*** INPUT FOR THIS TASK Section Begins ***
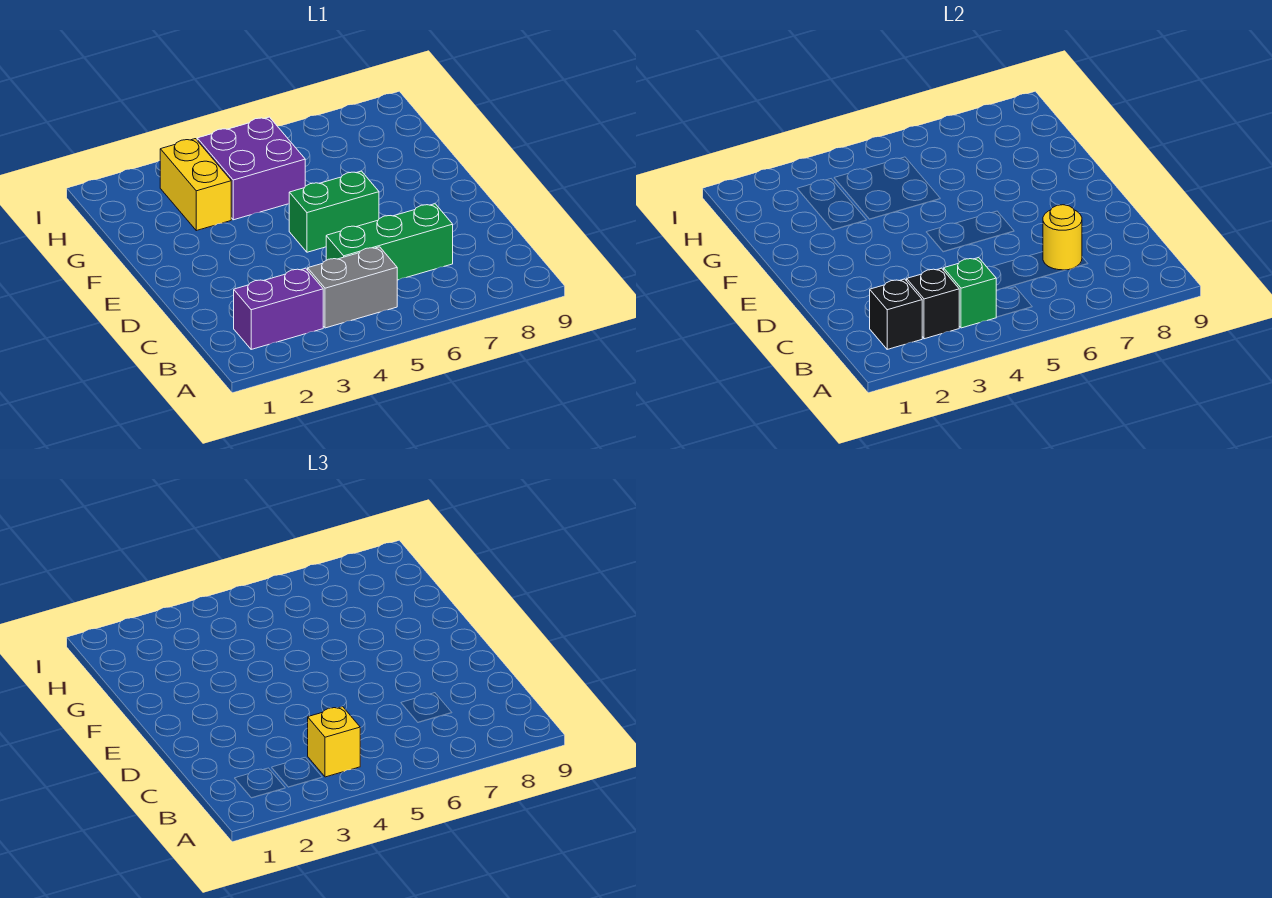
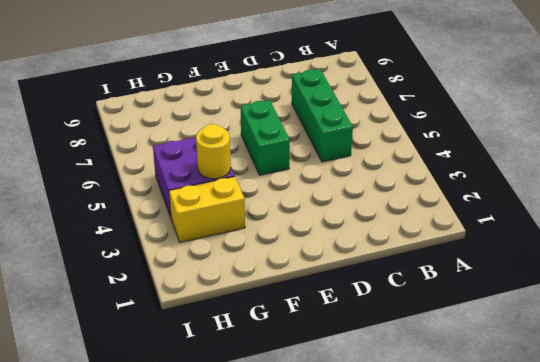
yellow 1x1 round brick [196,124,231,179] -> yellow 1x1 round brick moved to [1043,205,1082,270]
none -> purple 1x2 brick [234,268,323,349]
none -> grey 1x2 brick [308,247,397,328]

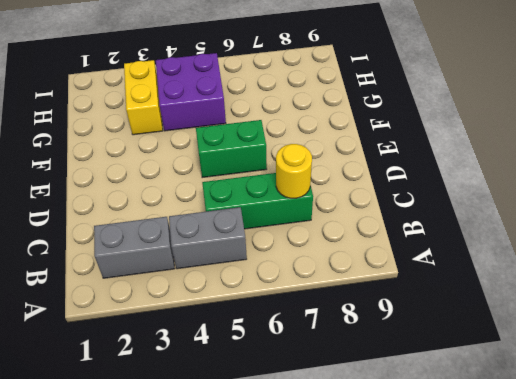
grey 1x2 brick [94,217,174,278] -> purple 1x2 brick [234,268,323,349]
none -> black 1x1 brick [870,279,922,349]
none -> black 1x1 brick [907,268,959,339]

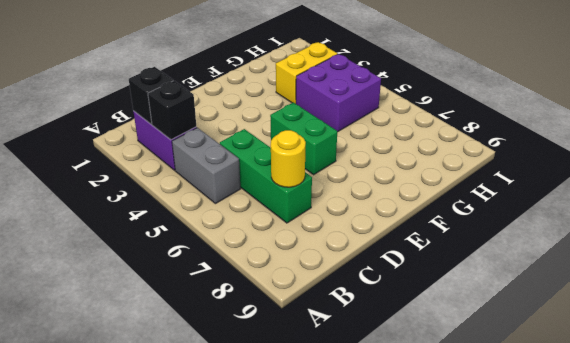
none -> green 1x1 brick [944,258,996,328]
none -> yellow 1x1 brick [308,707,360,777]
*** INPUT FOR THIS TASK Section Ends ***
YOUR TASK: Go through the data above and find the lines with the word "none". Copy each of those lines.

RESULT:
none -> purple 1x2 brick [234,268,323,349]
none -> grey 1x2 brick [308,247,397,328]
none -> black 1x1 brick [870,279,922,349]
none -> black 1x1 brick [907,268,959,339]
none -> green 1x1 brick [944,258,996,328]
none -> yellow 1x1 brick [308,707,360,777]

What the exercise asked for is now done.